▸ What to produce
In your copy, reproduce the entries exactly as they are, minus the images.
• • •
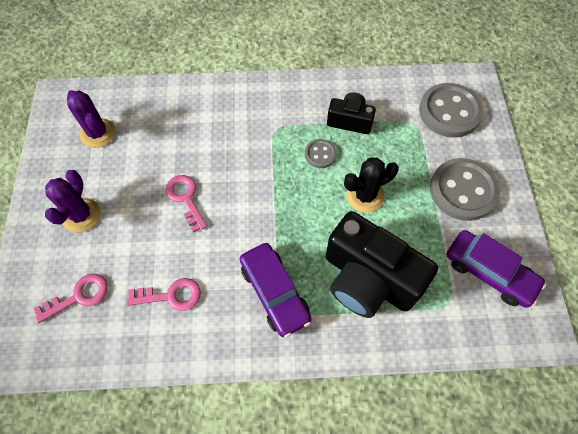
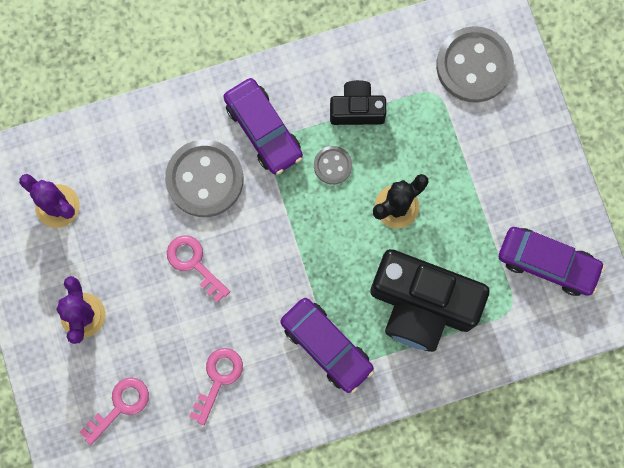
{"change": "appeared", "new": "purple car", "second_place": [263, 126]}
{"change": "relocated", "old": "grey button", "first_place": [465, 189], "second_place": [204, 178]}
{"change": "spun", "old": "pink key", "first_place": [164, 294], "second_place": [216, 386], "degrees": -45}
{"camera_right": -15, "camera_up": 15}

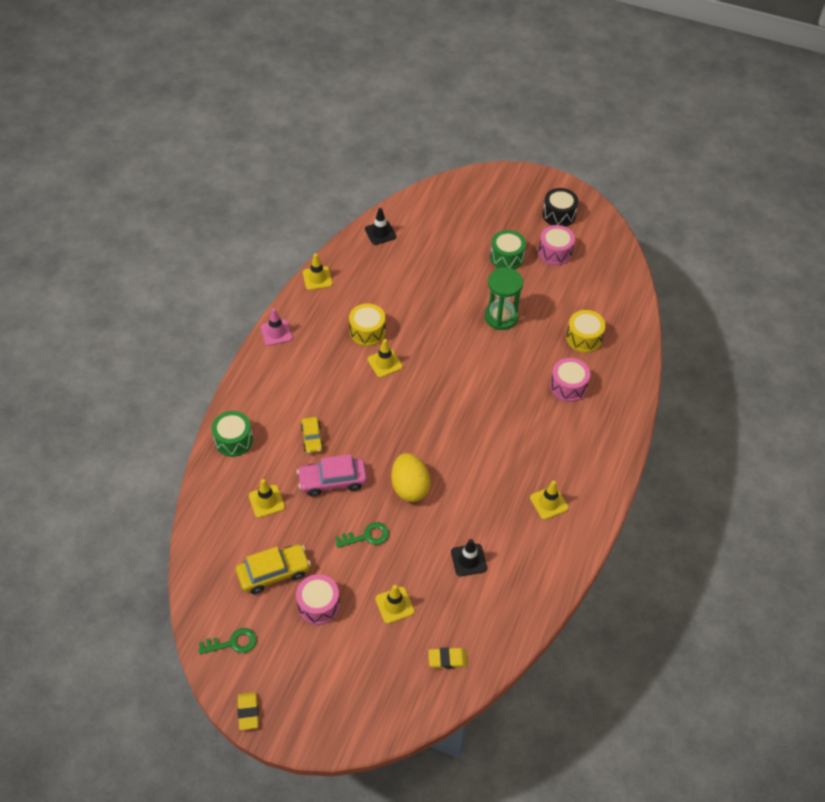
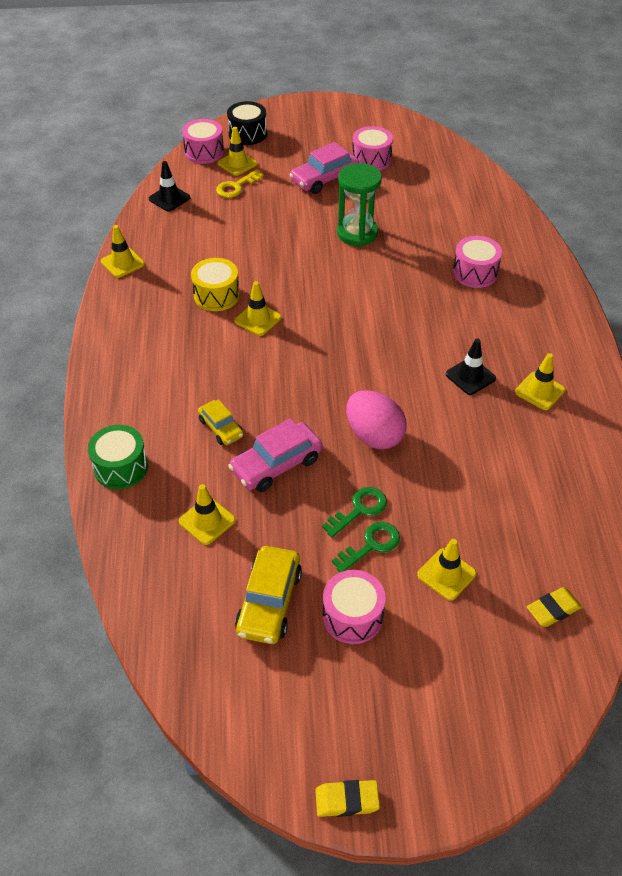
{"change": "missing", "old": "pink traffic cone", "first_place": [277, 327]}
{"change": "missing", "old": "yellow drum", "first_place": [586, 331]}
{"change": "appeared", "new": "pink drum", "second_place": [203, 141]}
{"change": "appeared", "new": "yellow key", "second_place": [240, 183]}
{"change": "appeared", "new": "yellow traffic cone", "second_place": [237, 151]}
{"change": "relocated", "old": "green key", "first_place": [228, 641], "second_place": [366, 547]}
{"change": "relocated", "old": "black traffic cone", "first_place": [469, 557], "second_place": [471, 366]}
{"change": "relocated", "old": "black drum", "first_place": [560, 207], "second_place": [247, 123]}
{"change": "exchanged", "old": "green drum", "new": "pink car", "first_place": [508, 249], "second_place": [324, 168]}
{"change": "colour", "old": "yellow egg", "new": "pink egg", "first_place": [411, 477], "second_place": [376, 419]}
{"change": "spun", "old": "yellow car", "first_place": [273, 569], "second_place": [268, 595], "degrees": 150}
{"change": "spun", "old": "yellow eraser", "first_place": [248, 711], "second_place": [347, 798], "degrees": -60}
{"camera_right": -25, "camera_up": -5}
• • •
▸ Your solution
{"change": "appeared", "new": "purple car", "second_place": [263, 126]}
{"change": "relocated", "old": "grey button", "first_place": [465, 189], "second_place": [204, 178]}
{"change": "spun", "old": "pink key", "first_place": [164, 294], "second_place": [216, 386], "degrees": -45}
{"camera_right": -15, "camera_up": 15}

{"change": "missing", "old": "pink traffic cone", "first_place": [277, 327]}
{"change": "missing", "old": "yellow drum", "first_place": [586, 331]}
{"change": "appeared", "new": "pink drum", "second_place": [203, 141]}
{"change": "appeared", "new": "yellow key", "second_place": [240, 183]}
{"change": "appeared", "new": "yellow traffic cone", "second_place": [237, 151]}
{"change": "relocated", "old": "green key", "first_place": [228, 641], "second_place": [366, 547]}
{"change": "relocated", "old": "black traffic cone", "first_place": [469, 557], "second_place": [471, 366]}
{"change": "relocated", "old": "black drum", "first_place": [560, 207], "second_place": [247, 123]}
{"change": "exchanged", "old": "green drum", "new": "pink car", "first_place": [508, 249], "second_place": [324, 168]}
{"change": "colour", "old": "yellow egg", "new": "pink egg", "first_place": [411, 477], "second_place": [376, 419]}
{"change": "spun", "old": "yellow car", "first_place": [273, 569], "second_place": [268, 595], "degrees": 150}
{"change": "spun", "old": "yellow eraser", "first_place": [248, 711], "second_place": [347, 798], "degrees": -60}
{"camera_right": -25, "camera_up": -5}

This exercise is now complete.